Assignment — Would you extract the whole listing below and retype it exactly?

------------------------------------------------------------

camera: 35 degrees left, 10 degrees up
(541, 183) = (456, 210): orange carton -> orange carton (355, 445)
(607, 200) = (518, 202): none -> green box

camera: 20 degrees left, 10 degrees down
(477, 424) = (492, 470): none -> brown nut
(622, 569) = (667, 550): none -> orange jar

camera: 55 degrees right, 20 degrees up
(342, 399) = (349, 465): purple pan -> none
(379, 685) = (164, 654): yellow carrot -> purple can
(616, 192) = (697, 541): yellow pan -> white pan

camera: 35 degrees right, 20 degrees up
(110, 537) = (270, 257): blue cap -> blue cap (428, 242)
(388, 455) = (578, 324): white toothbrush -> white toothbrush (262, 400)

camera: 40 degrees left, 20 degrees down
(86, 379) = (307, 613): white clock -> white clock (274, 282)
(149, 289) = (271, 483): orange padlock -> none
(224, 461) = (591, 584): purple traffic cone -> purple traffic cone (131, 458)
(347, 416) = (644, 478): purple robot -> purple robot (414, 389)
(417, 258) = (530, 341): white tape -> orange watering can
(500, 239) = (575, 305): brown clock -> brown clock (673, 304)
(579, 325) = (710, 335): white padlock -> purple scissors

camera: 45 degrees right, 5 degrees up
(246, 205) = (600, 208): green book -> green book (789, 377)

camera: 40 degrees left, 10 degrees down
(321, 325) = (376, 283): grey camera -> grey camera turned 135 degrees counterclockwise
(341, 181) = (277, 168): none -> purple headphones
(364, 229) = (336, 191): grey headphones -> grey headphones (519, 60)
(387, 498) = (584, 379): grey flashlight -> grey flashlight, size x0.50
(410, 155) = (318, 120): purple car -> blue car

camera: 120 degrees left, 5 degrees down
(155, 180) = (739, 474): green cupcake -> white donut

------------------------------------------------------------

Response below —
camera: 35 degrees left, 10 degrees up
(541, 183) = (456, 210): orange carton -> orange carton (355, 445)
(607, 200) = (518, 202): none -> green box

camera: 20 degrees left, 10 degrees down
(477, 424) = (492, 470): none -> brown nut
(622, 569) = (667, 550): none -> orange jar

camera: 55 degrees right, 20 degrees up
(342, 399) = (349, 465): purple pan -> none
(379, 685) = (164, 654): yellow carrot -> purple can
(616, 192) = (697, 541): yellow pan -> white pan

camera: 35 degrees right, 20 degrees up
(110, 537) = (270, 257): blue cap -> blue cap (428, 242)
(388, 455) = (578, 324): white toothbrush -> white toothbrush (262, 400)

camera: 40 degrees left, 20 degrees down
(86, 379) = (307, 613): white clock -> white clock (274, 282)
(149, 289) = (271, 483): orange padlock -> none
(224, 461) = (591, 584): purple traffic cone -> purple traffic cone (131, 458)
(347, 416) = (644, 478): purple robot -> purple robot (414, 389)
(417, 258) = (530, 341): white tape -> orange watering can
(500, 239) = (575, 305): brown clock -> brown clock (673, 304)
(579, 325) = (710, 335): white padlock -> purple scissors

camera: 45 degrees right, 5 degrees up
(246, 205) = (600, 208): green book -> green book (789, 377)

camera: 40 degrees left, 10 degrees down
(321, 325) = (376, 283): grey camera -> grey camera turned 135 degrees counterclockwise
(341, 181) = (277, 168): none -> purple headphones
(364, 229) = (336, 191): grey headphones -> grey headphones (519, 60)
(387, 498) = (584, 379): grey flashlight -> grey flashlight, size x0.50
(410, 155) = (318, 120): purple car -> blue car

camera: 120 degrees left, 5 degrees down
(155, 180) = (739, 474): green cupcake -> white donut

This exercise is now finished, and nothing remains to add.